START Data shown

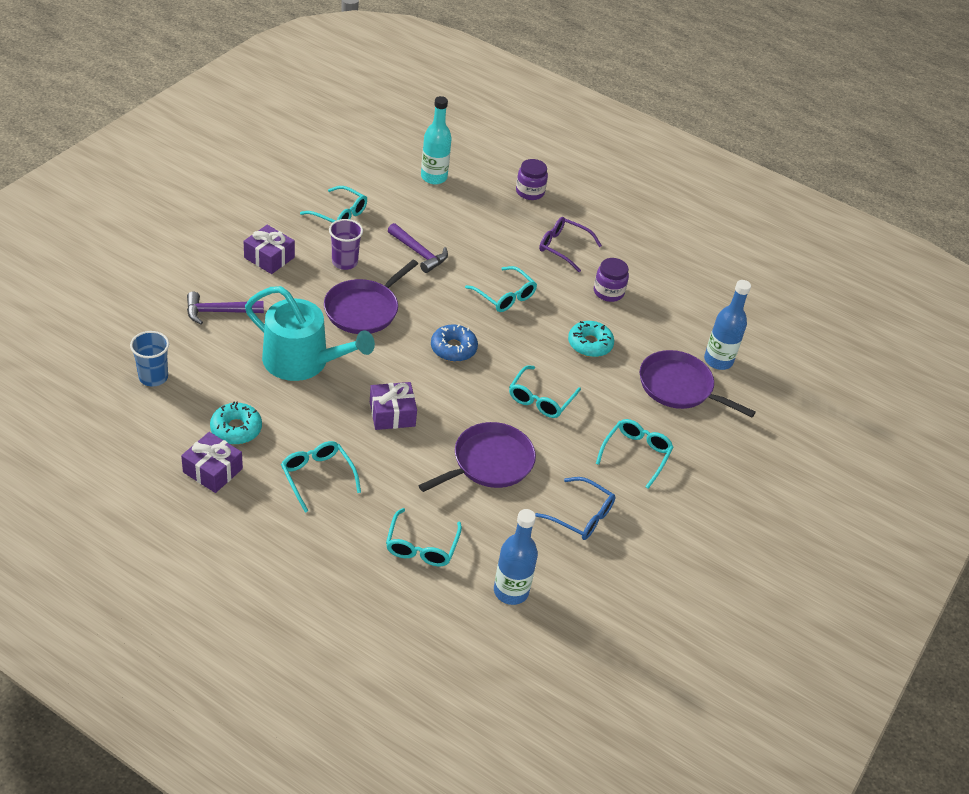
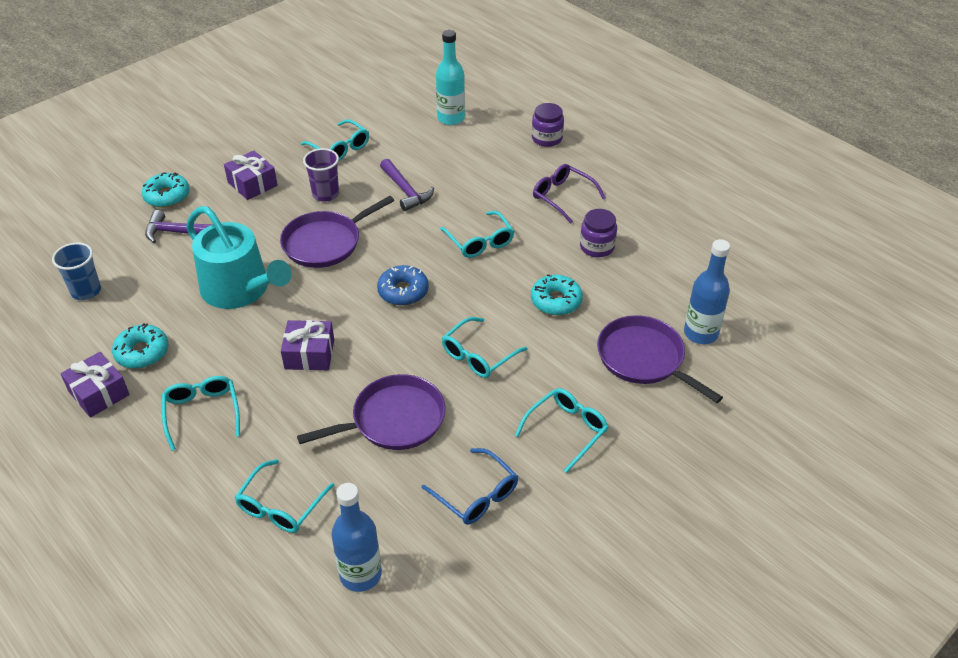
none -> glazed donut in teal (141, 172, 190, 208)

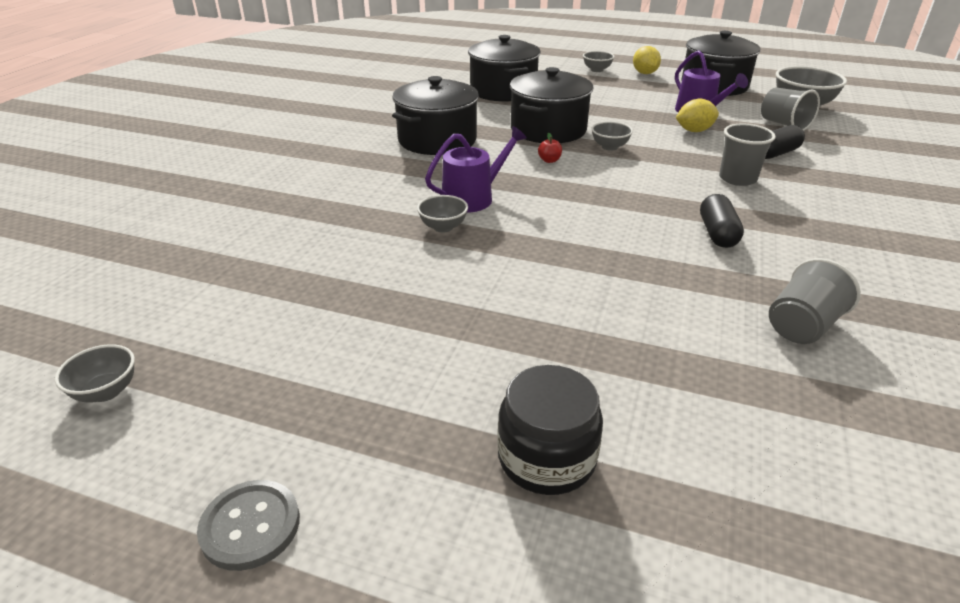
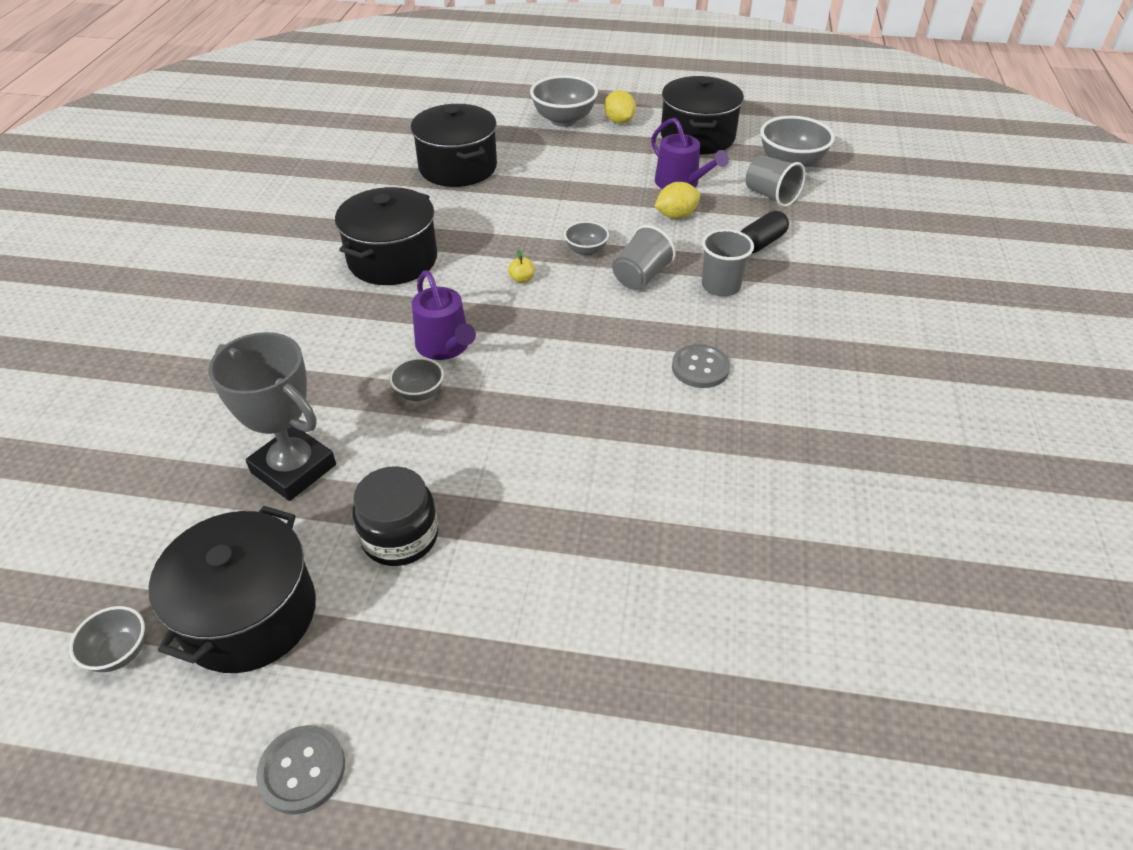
stockpot in ebony (510, 67, 593, 143) -> stockpot in ebony (149, 506, 316, 673), shifted
none -> award cup in gray (208, 332, 336, 501)
preserve jar in ebony (497, 365, 603, 495) -> preserve jar in ebony (352, 466, 438, 566), shifted
watering pot in purple (425, 126, 527, 213) -> watering pot in purple (412, 270, 476, 360), 105 degrees clockwise
apple in red (538, 133, 562, 163) -> apple in golden (508, 250, 535, 283)
deep dish in gray (583, 51, 614, 72) -> deep dish in gray (530, 75, 598, 127), x1.82
tumbler in gray (769, 258, 861, 344) -> tumbler in gray (612, 225, 676, 290), shifted
pill in ebony (700, 194, 744, 248) -> button in gray (672, 344, 730, 388)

END Data shown

» **Problem details**
The answer must be the line containing "stockpot in ebony (510, 67, 593, 143)" and every line after it to the end of the records, repeated exactly.

» **Result of this task**
stockpot in ebony (510, 67, 593, 143) -> stockpot in ebony (149, 506, 316, 673), shifted
none -> award cup in gray (208, 332, 336, 501)
preserve jar in ebony (497, 365, 603, 495) -> preserve jar in ebony (352, 466, 438, 566), shifted
watering pot in purple (425, 126, 527, 213) -> watering pot in purple (412, 270, 476, 360), 105 degrees clockwise
apple in red (538, 133, 562, 163) -> apple in golden (508, 250, 535, 283)
deep dish in gray (583, 51, 614, 72) -> deep dish in gray (530, 75, 598, 127), x1.82
tumbler in gray (769, 258, 861, 344) -> tumbler in gray (612, 225, 676, 290), shifted
pill in ebony (700, 194, 744, 248) -> button in gray (672, 344, 730, 388)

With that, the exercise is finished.